■ **Try it**
Copy out all of the data below word for word, and leave out the pictures.
*** Opening of Source material ***
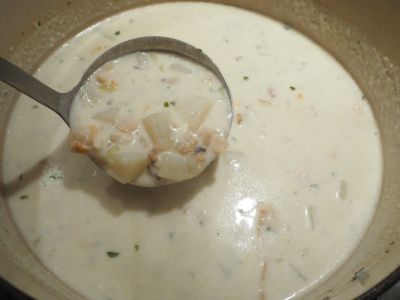
At what (x,y) coordinates should I click in order to perform the action: click on bowl portion of soup ladle. Please return your answer as a coordinate pair (x, y). The image size is (400, 300). Looking at the image, I should click on point(183,48).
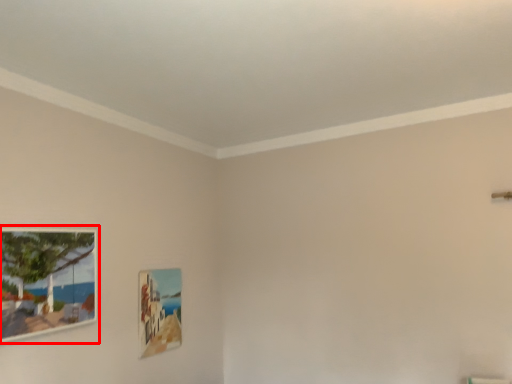
Question: In this image, where is picture frame (annotated by the red box) located relative to picture frame?

Choices:
 (A) right
 (B) left

Answer: (B)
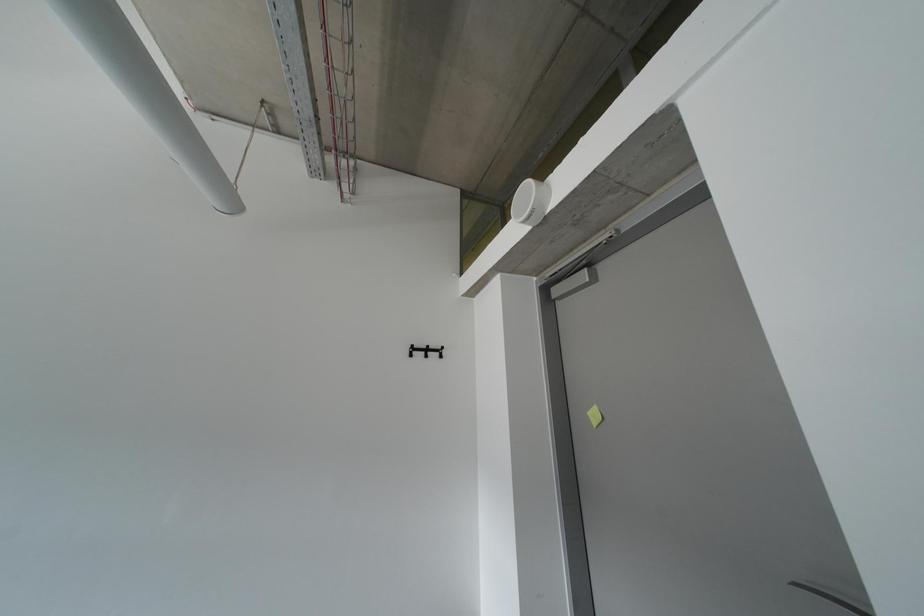
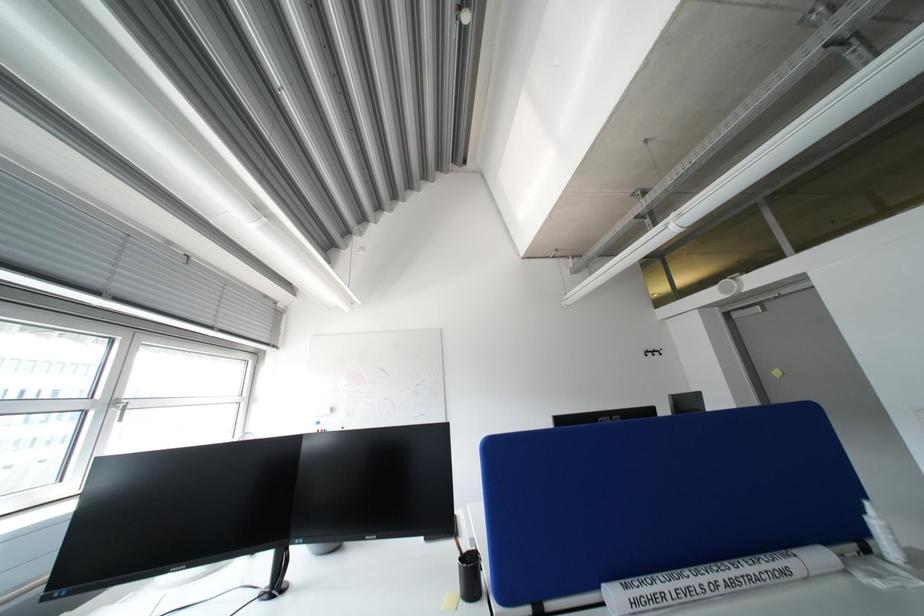
What movement of the cameraman would produce the second image?

The cameraman moved toward left, backward.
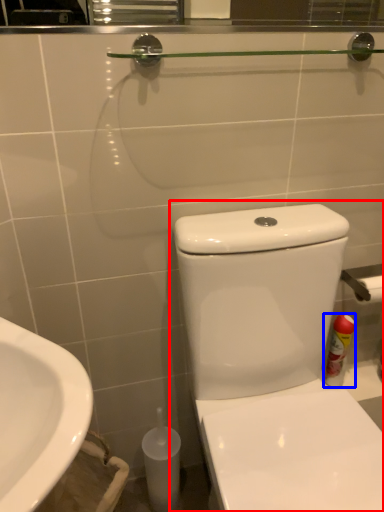
Question: Which of the following is the farthest to the observer, toilet (highlighted by a red box) or cleaning product (highlighted by a blue box)?

Choices:
 (A) toilet
 (B) cleaning product

Answer: (B)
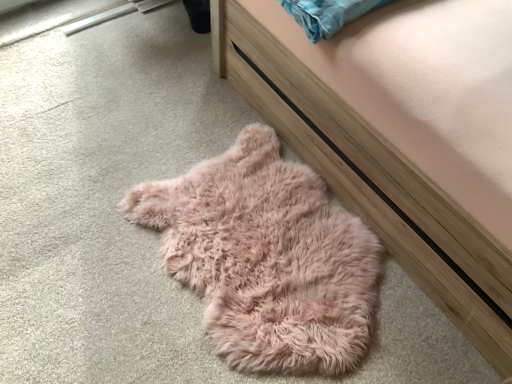
Question: Is fuzzy pink rug at lower left wider than fuzzy pink rug at lower left?

Choices:
 (A) no
 (B) yes

Answer: (A)

Question: Would you say fuzzy pink rug at lower left is outside fuzzy pink rug at lower left?

Choices:
 (A) yes
 (B) no

Answer: (A)

Question: Is fuzzy pink rug at lower left oriented away from fuzzy pink rug at lower left?

Choices:
 (A) no
 (B) yes

Answer: (A)

Question: Are fuzzy pink rug at lower left and fuzzy pink rug at lower left making contact?

Choices:
 (A) yes
 (B) no

Answer: (B)

Question: Is fuzzy pink rug at lower left at the right side of fuzzy pink rug at lower left?

Choices:
 (A) no
 (B) yes

Answer: (A)

Question: Can you confirm if fuzzy pink rug at lower left is shorter than fuzzy pink rug at lower left?

Choices:
 (A) yes
 (B) no

Answer: (A)

Question: Can you confirm if fuzzy pink rug at lower left is thinner than fuzzy pink rug at lower left?

Choices:
 (A) yes
 (B) no

Answer: (B)

Question: Is fuzzy pink rug at lower left with fuzzy pink rug at lower left?

Choices:
 (A) yes
 (B) no

Answer: (B)

Question: Considering the relative sizes of fuzzy pink rug at lower left and fuzzy pink rug at lower left in the image provided, is fuzzy pink rug at lower left wider than fuzzy pink rug at lower left?

Choices:
 (A) yes
 (B) no

Answer: (A)

Question: From the image's perspective, is fuzzy pink rug at lower left over fuzzy pink rug at lower left?

Choices:
 (A) yes
 (B) no

Answer: (A)

Question: Is fuzzy pink rug at lower left positioned beyond the bounds of fuzzy pink rug at lower left?

Choices:
 (A) no
 (B) yes

Answer: (B)

Question: Considering the relative sizes of fuzzy pink rug at lower left and fuzzy pink rug at lower left in the image provided, is fuzzy pink rug at lower left taller than fuzzy pink rug at lower left?

Choices:
 (A) no
 (B) yes

Answer: (B)

Question: Does point (370, 173) appear closer or farther from the camera than point (189, 269)?

Choices:
 (A) closer
 (B) farther

Answer: (A)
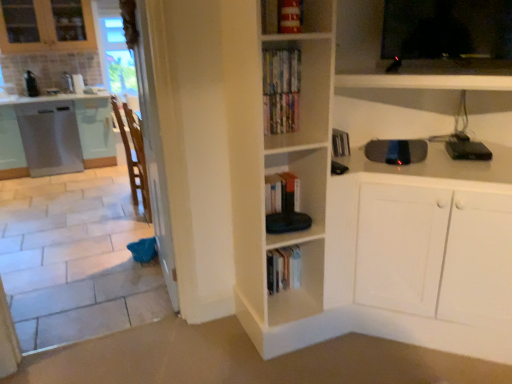
Where is `vacant space in front of transparent plastic screen door at left`? This screenshot has height=384, width=512. vacant space in front of transparent plastic screen door at left is located at coordinates (123, 312).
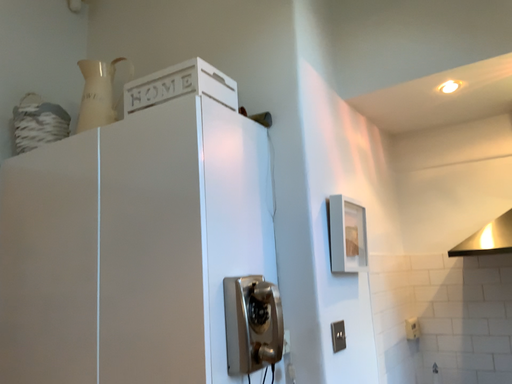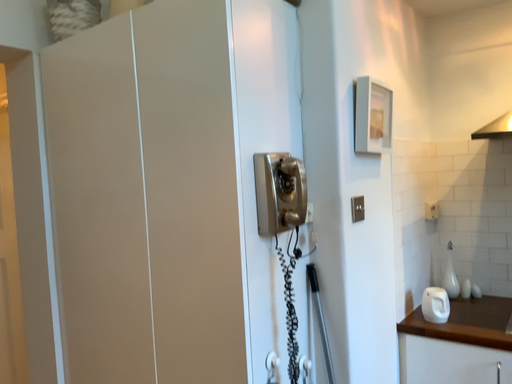
Question: How did the camera likely rotate when shooting the video?

Choices:
 (A) rotated downward
 (B) rotated upward

Answer: (A)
*** Close of Source material ***
■ **Response to the task**
At what (x,y) coordinates should I click in order to perform the action: click on bowl portion of soup ladle. Please return your answer as a coordinate pair (x, y). The image size is (400, 300). Looking at the image, I should click on point(183,48).
Question: In this image, where is picture frame (annotated by the red box) located relative to picture frame?

Choices:
 (A) right
 (B) left

Answer: (B)
What movement of the cameraman would produce the second image?

The cameraman moved toward left, backward.
Question: Which of the following is the farthest to the observer, toilet (highlighted by a red box) or cleaning product (highlighted by a blue box)?

Choices:
 (A) toilet
 (B) cleaning product

Answer: (B)
Question: Is fuzzy pink rug at lower left wider than fuzzy pink rug at lower left?

Choices:
 (A) no
 (B) yes

Answer: (A)

Question: Would you say fuzzy pink rug at lower left is outside fuzzy pink rug at lower left?

Choices:
 (A) yes
 (B) no

Answer: (A)

Question: Is fuzzy pink rug at lower left oriented away from fuzzy pink rug at lower left?

Choices:
 (A) no
 (B) yes

Answer: (A)

Question: Are fuzzy pink rug at lower left and fuzzy pink rug at lower left making contact?

Choices:
 (A) yes
 (B) no

Answer: (B)

Question: Is fuzzy pink rug at lower left at the right side of fuzzy pink rug at lower left?

Choices:
 (A) no
 (B) yes

Answer: (A)

Question: Can you confirm if fuzzy pink rug at lower left is shorter than fuzzy pink rug at lower left?

Choices:
 (A) yes
 (B) no

Answer: (A)

Question: Can you confirm if fuzzy pink rug at lower left is thinner than fuzzy pink rug at lower left?

Choices:
 (A) yes
 (B) no

Answer: (B)

Question: Is fuzzy pink rug at lower left with fuzzy pink rug at lower left?

Choices:
 (A) yes
 (B) no

Answer: (B)

Question: Considering the relative sizes of fuzzy pink rug at lower left and fuzzy pink rug at lower left in the image provided, is fuzzy pink rug at lower left wider than fuzzy pink rug at lower left?

Choices:
 (A) yes
 (B) no

Answer: (A)

Question: From the image's perspective, is fuzzy pink rug at lower left over fuzzy pink rug at lower left?

Choices:
 (A) yes
 (B) no

Answer: (A)

Question: Is fuzzy pink rug at lower left positioned beyond the bounds of fuzzy pink rug at lower left?

Choices:
 (A) no
 (B) yes

Answer: (B)

Question: Considering the relative sizes of fuzzy pink rug at lower left and fuzzy pink rug at lower left in the image provided, is fuzzy pink rug at lower left taller than fuzzy pink rug at lower left?

Choices:
 (A) no
 (B) yes

Answer: (B)

Question: Does point (370, 173) appear closer or farther from the camera than point (189, 269)?

Choices:
 (A) closer
 (B) farther

Answer: (A)
Where is `vacant space in front of transparent plastic screen door at left`? This screenshot has height=384, width=512. vacant space in front of transparent plastic screen door at left is located at coordinates (123, 312).
Question: How did the camera likely rotate when shooting the video?

Choices:
 (A) rotated downward
 (B) rotated upward

Answer: (A)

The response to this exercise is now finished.